> [Activity]:
Give back exactly the lines of the material below, starting with the line with "IC13: NOT 74HC04" and going on through the line with "R7: 1.6k (BUF, VC) -> 1.6k (5V, VC)".

> [Given data]:

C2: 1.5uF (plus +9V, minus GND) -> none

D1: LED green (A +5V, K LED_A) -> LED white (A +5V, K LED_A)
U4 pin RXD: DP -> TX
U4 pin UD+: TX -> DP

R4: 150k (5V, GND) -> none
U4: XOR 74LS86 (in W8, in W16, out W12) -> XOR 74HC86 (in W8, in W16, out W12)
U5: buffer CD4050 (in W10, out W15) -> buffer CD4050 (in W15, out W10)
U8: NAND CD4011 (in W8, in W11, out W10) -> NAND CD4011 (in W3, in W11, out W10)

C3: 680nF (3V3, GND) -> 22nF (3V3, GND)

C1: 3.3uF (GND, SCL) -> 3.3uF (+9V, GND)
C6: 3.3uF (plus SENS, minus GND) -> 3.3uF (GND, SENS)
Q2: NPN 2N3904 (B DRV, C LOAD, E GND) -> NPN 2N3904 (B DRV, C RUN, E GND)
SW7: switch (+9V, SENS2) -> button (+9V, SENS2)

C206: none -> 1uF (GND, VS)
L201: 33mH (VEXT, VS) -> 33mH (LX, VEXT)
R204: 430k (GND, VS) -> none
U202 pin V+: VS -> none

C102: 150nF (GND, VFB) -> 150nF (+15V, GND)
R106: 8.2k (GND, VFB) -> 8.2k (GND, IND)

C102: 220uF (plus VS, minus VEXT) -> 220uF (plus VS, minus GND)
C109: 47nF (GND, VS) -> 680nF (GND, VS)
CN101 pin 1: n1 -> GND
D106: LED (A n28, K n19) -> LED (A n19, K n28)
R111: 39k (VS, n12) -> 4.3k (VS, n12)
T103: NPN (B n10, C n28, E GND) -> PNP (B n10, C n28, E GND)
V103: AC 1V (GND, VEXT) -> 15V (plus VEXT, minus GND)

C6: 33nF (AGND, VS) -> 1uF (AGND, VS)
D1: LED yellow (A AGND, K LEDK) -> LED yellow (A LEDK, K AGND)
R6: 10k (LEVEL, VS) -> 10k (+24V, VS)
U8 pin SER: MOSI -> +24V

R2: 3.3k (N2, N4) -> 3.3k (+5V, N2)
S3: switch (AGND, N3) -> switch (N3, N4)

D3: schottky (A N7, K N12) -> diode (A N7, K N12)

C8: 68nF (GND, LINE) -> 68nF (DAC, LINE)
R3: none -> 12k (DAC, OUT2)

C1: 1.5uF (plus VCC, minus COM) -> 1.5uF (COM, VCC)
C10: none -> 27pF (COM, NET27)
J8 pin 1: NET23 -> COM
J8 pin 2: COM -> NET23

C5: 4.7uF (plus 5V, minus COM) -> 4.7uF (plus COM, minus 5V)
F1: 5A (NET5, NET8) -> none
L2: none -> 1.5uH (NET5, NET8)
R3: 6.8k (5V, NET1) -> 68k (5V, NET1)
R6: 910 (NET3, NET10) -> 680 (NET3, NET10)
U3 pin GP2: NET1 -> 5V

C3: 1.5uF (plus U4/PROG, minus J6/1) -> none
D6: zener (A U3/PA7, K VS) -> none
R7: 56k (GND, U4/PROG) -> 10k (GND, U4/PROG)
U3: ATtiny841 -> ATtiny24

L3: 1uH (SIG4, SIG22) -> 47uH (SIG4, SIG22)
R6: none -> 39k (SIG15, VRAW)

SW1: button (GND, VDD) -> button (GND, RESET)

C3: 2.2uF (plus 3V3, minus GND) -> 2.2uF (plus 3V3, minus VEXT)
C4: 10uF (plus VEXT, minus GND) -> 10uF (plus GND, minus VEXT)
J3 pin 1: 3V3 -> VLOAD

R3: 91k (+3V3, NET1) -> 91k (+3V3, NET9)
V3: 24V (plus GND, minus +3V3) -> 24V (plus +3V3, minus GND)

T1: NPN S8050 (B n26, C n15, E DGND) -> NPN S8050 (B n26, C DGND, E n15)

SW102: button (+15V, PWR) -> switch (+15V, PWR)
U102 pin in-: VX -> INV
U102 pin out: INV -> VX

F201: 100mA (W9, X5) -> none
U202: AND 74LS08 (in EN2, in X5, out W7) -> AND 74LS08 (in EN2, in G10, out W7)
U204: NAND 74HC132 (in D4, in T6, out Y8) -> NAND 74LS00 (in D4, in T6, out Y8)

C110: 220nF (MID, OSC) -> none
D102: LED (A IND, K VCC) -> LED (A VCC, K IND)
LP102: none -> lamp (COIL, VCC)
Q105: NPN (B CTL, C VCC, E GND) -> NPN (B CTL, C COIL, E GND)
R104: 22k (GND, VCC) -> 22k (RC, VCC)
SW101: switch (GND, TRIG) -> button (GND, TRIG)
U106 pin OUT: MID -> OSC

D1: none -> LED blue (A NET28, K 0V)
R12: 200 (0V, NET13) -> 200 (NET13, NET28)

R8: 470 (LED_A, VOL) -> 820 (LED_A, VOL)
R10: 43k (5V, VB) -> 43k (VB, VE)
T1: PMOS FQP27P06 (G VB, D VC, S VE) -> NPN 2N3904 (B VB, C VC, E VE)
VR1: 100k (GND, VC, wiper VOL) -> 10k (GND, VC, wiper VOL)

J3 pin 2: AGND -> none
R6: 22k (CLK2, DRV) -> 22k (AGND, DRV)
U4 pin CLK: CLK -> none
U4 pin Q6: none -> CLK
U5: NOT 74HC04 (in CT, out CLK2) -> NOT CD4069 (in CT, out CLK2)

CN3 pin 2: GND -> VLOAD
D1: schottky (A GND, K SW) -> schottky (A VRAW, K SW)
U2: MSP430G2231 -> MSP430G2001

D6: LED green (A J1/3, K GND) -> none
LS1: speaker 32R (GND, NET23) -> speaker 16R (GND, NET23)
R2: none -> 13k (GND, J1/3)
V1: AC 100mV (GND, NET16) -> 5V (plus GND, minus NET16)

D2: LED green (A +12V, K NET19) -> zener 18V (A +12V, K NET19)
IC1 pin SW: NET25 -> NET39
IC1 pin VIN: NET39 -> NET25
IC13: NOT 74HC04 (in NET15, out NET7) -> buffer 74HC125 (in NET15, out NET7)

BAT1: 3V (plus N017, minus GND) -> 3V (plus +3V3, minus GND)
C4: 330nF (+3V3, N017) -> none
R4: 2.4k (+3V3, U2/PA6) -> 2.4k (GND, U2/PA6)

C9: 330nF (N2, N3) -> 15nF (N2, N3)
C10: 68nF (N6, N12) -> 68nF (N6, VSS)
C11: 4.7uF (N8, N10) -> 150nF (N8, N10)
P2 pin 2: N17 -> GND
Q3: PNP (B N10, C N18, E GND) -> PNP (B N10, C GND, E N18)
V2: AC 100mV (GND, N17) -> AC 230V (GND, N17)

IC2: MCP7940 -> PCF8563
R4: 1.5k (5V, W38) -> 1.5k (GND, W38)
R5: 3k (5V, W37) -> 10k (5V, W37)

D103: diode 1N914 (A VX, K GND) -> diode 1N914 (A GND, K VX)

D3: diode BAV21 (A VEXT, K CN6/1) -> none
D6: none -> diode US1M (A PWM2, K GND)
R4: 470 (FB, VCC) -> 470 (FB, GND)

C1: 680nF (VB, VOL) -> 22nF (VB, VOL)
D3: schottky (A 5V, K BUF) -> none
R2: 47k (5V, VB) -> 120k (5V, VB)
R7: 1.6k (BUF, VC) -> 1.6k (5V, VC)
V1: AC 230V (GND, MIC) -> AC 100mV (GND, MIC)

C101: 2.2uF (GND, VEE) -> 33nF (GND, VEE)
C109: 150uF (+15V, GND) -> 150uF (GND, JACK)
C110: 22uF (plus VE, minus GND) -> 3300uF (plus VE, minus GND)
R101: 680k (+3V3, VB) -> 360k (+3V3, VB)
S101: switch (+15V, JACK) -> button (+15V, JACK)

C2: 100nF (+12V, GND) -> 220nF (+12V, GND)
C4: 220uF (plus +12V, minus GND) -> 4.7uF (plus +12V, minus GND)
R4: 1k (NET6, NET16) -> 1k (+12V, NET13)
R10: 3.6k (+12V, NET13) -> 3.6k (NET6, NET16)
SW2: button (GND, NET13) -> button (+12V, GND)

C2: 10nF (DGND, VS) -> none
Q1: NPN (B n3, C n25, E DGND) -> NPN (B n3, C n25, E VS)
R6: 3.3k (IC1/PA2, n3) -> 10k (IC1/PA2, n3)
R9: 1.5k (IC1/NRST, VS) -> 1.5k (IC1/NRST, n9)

> [Completed exercise]:
IC13: NOT 74HC04 (in NET15, out NET7) -> buffer 74HC125 (in NET15, out NET7)

BAT1: 3V (plus N017, minus GND) -> 3V (plus +3V3, minus GND)
C4: 330nF (+3V3, N017) -> none
R4: 2.4k (+3V3, U2/PA6) -> 2.4k (GND, U2/PA6)

C9: 330nF (N2, N3) -> 15nF (N2, N3)
C10: 68nF (N6, N12) -> 68nF (N6, VSS)
C11: 4.7uF (N8, N10) -> 150nF (N8, N10)
P2 pin 2: N17 -> GND
Q3: PNP (B N10, C N18, E GND) -> PNP (B N10, C GND, E N18)
V2: AC 100mV (GND, N17) -> AC 230V (GND, N17)

IC2: MCP7940 -> PCF8563
R4: 1.5k (5V, W38) -> 1.5k (GND, W38)
R5: 3k (5V, W37) -> 10k (5V, W37)

D103: diode 1N914 (A VX, K GND) -> diode 1N914 (A GND, K VX)

D3: diode BAV21 (A VEXT, K CN6/1) -> none
D6: none -> diode US1M (A PWM2, K GND)
R4: 470 (FB, VCC) -> 470 (FB, GND)

C1: 680nF (VB, VOL) -> 22nF (VB, VOL)
D3: schottky (A 5V, K BUF) -> none
R2: 47k (5V, VB) -> 120k (5V, VB)
R7: 1.6k (BUF, VC) -> 1.6k (5V, VC)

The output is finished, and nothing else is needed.